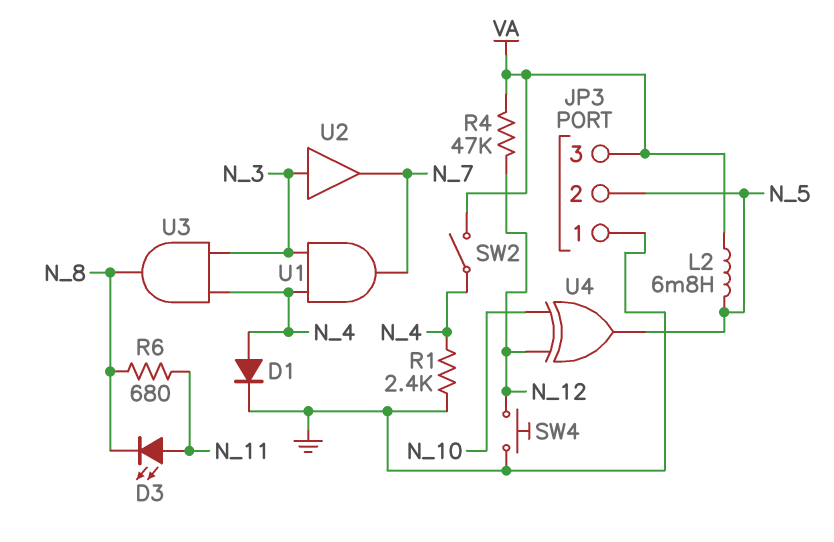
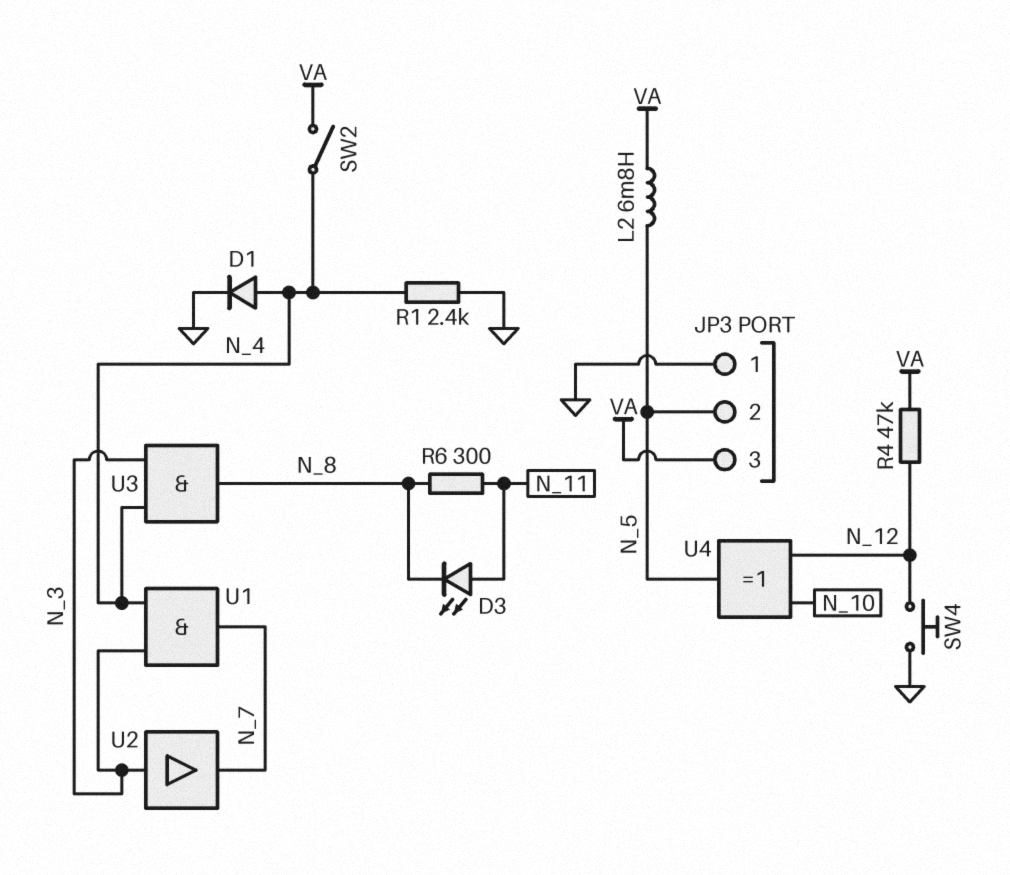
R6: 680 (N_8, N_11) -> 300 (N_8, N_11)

* * *

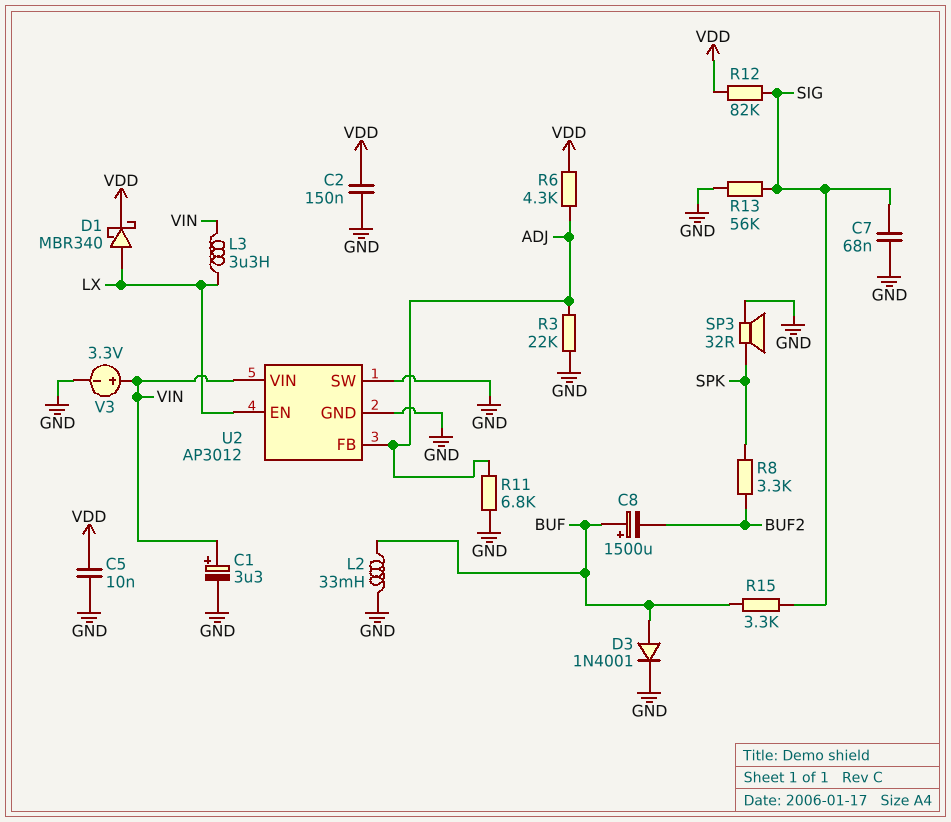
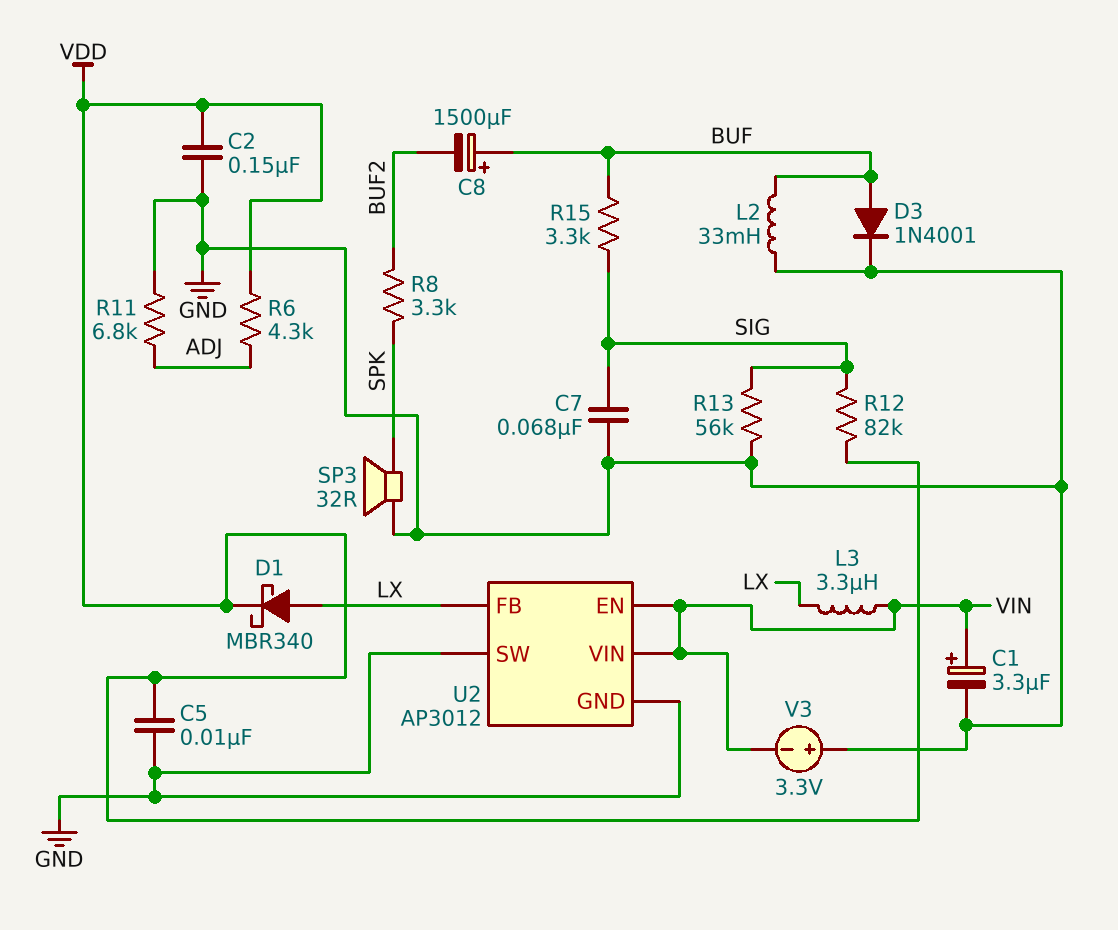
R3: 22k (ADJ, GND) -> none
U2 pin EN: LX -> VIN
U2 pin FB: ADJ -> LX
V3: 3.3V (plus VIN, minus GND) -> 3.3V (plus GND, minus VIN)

Your task: Using the entries shown above, reproduce verbatim the lines from the line bearing "U2 pin FB: ADJ -> LX" to the line bearing "V3: 3.3V (plus", inclusive.

Solution for this exercise:
U2 pin FB: ADJ -> LX
V3: 3.3V (plus VIN, minus GND) -> 3.3V (plus GND, minus VIN)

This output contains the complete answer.